Data extracted from a collection
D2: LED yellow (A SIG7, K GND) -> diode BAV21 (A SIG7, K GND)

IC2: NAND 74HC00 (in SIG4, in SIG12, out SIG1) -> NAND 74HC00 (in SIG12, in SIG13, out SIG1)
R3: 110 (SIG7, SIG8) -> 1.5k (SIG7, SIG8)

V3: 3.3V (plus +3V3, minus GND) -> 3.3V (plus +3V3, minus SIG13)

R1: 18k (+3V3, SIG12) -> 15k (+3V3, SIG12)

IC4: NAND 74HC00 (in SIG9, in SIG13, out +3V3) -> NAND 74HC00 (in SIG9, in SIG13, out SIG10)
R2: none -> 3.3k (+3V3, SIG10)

* * *

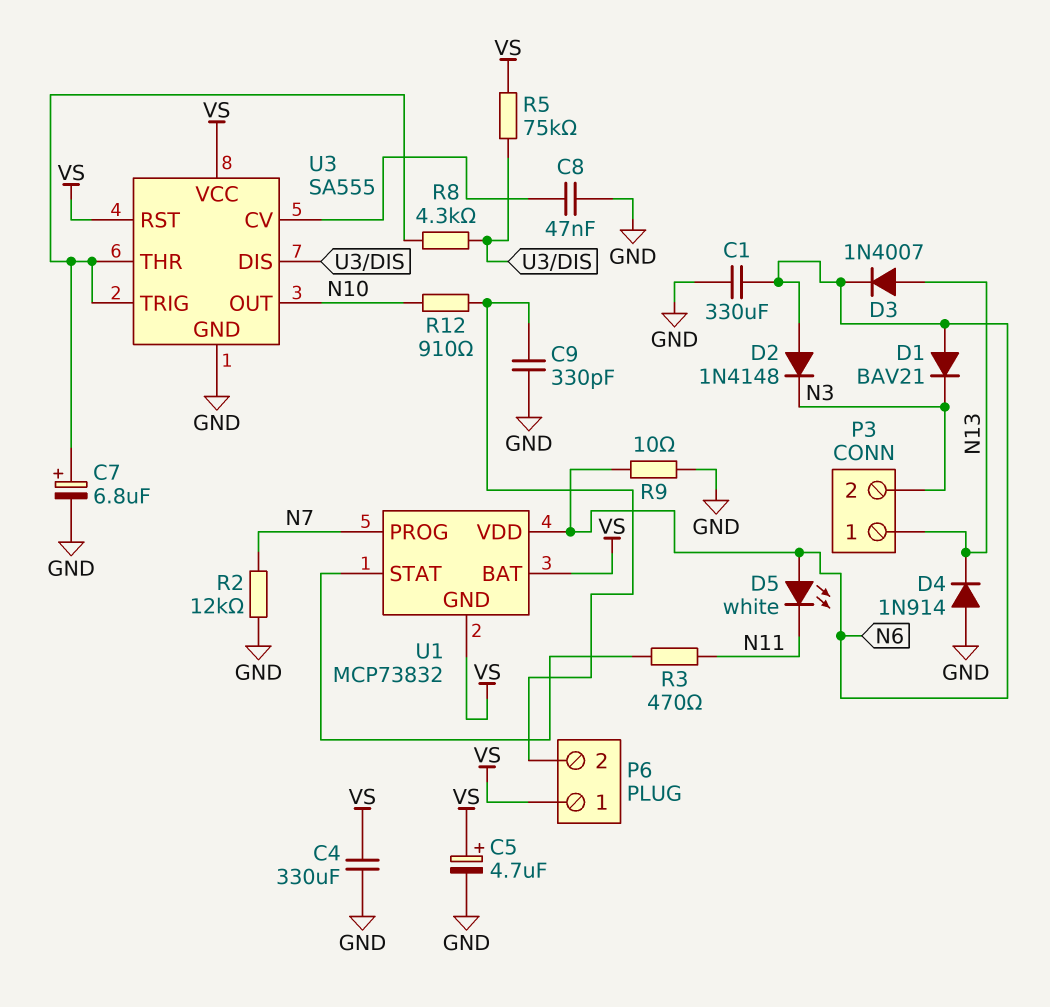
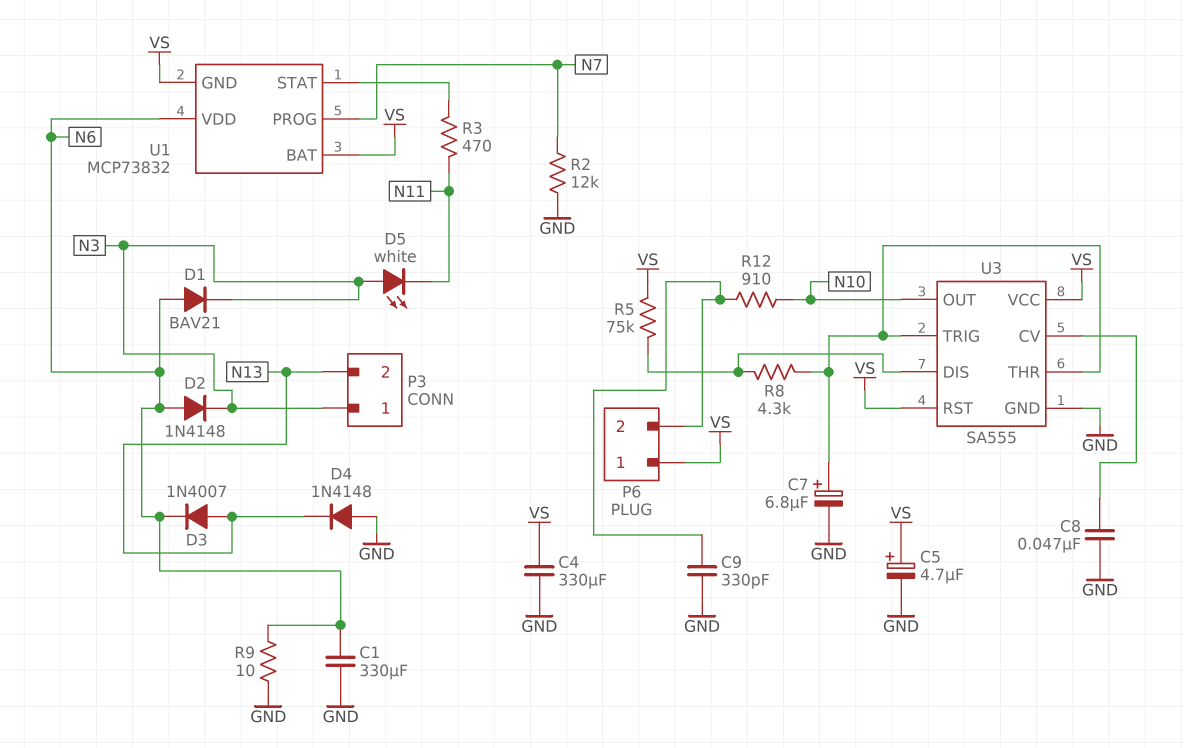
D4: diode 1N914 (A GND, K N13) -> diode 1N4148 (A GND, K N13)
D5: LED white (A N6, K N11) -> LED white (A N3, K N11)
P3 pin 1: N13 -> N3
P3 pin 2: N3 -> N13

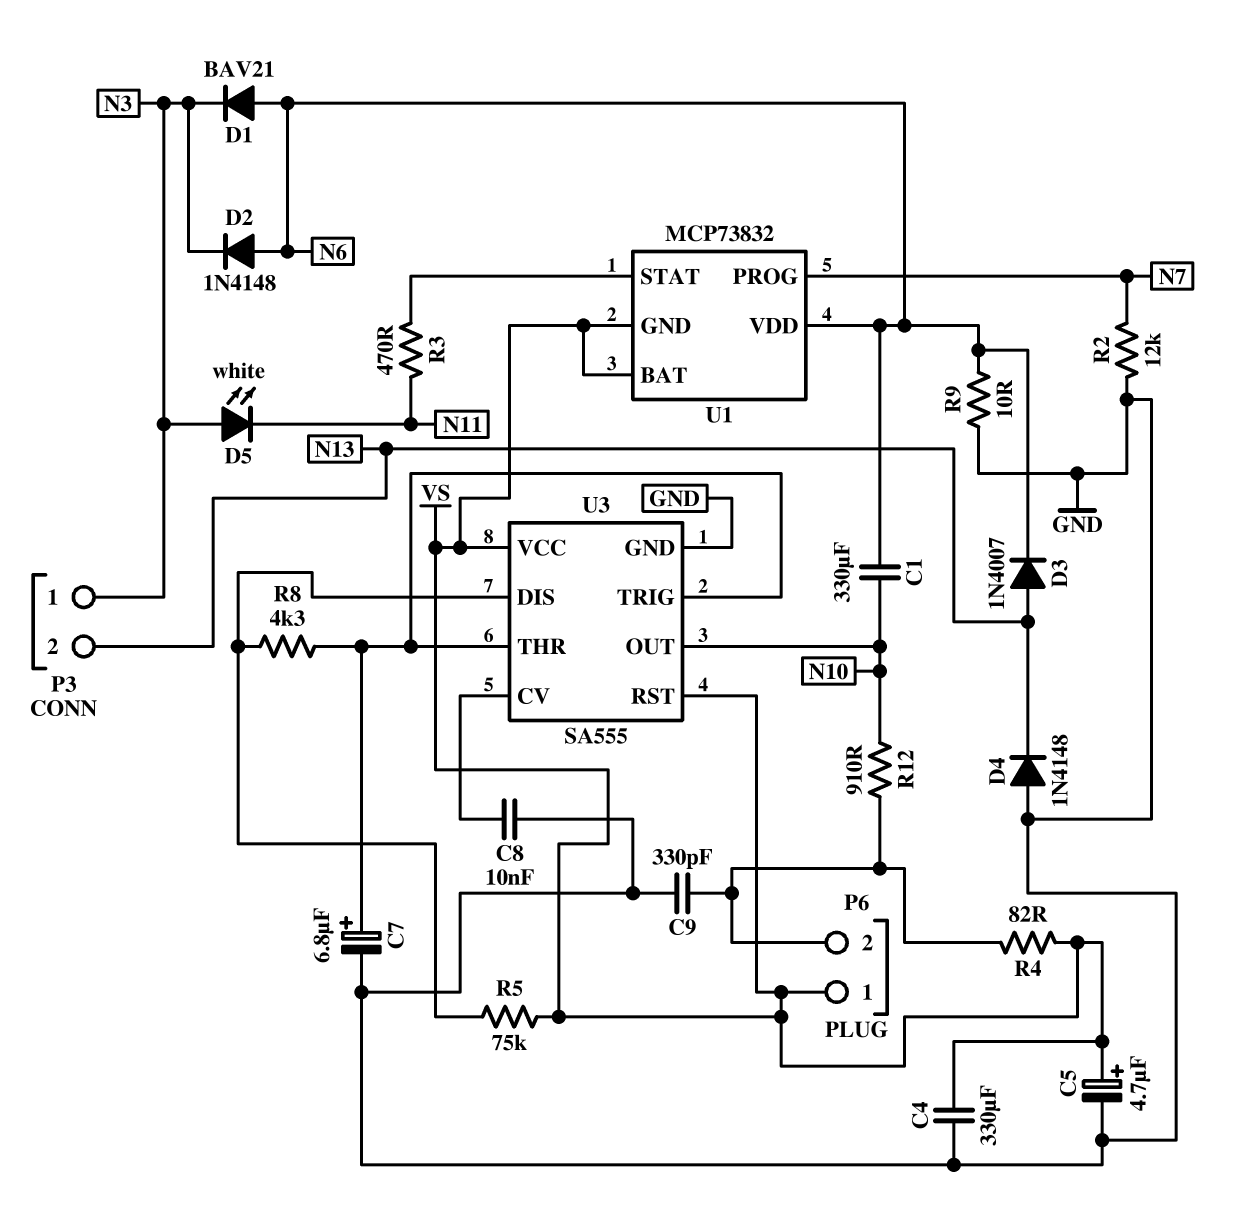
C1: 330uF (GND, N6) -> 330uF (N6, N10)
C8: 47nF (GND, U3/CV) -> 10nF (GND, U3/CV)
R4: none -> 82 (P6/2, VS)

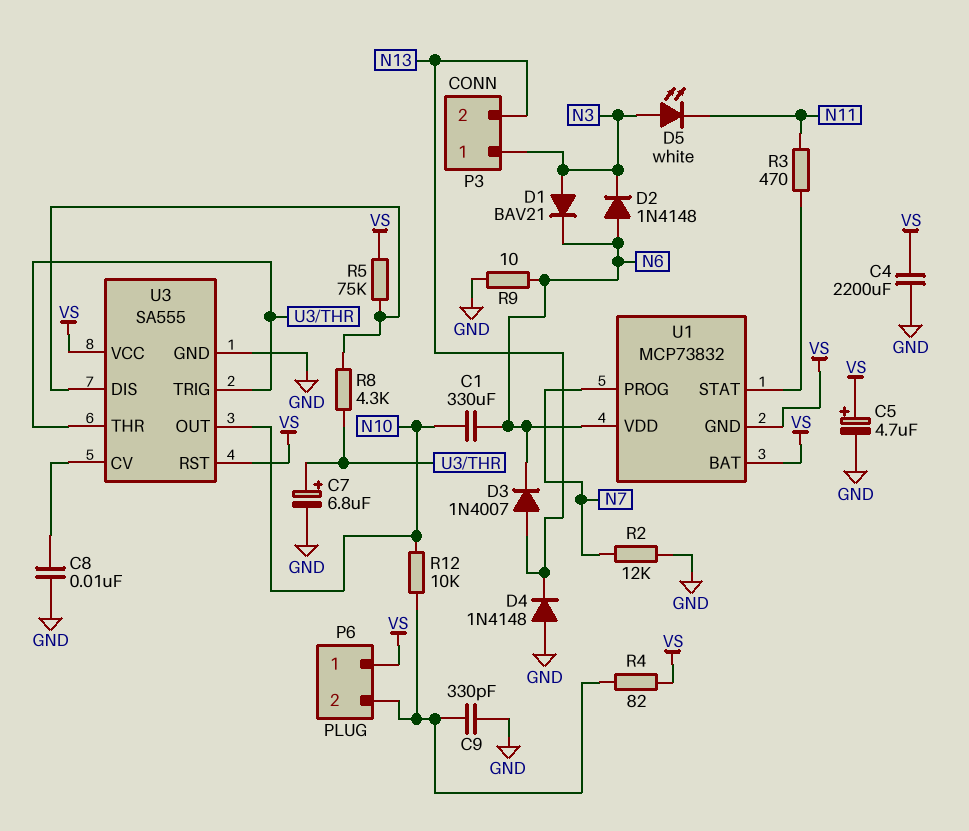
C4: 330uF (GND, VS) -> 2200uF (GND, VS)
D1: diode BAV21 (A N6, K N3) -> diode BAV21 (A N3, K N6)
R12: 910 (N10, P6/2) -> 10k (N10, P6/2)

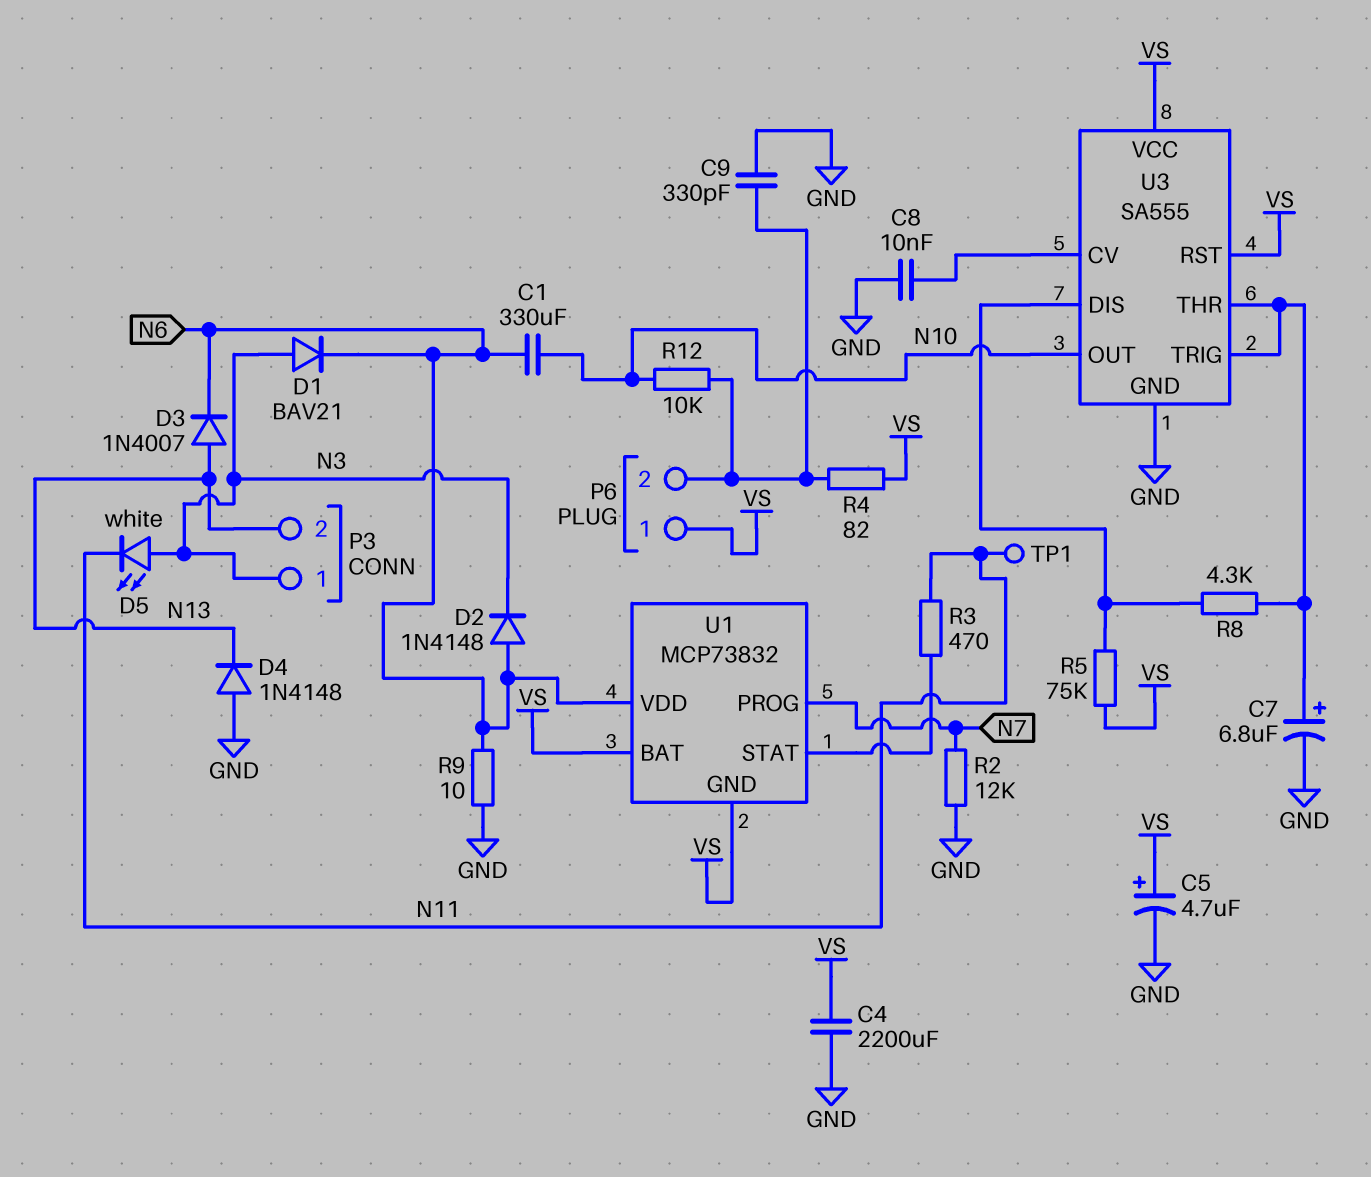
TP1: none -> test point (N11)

### PROBLEM TO SOLVE
Every line that holds the word "none" should be copied from the records.

### TASK ANSWER
R2: none -> 3.3k (+3V3, SIG10)
R4: none -> 82 (P6/2, VS)
TP1: none -> test point (N11)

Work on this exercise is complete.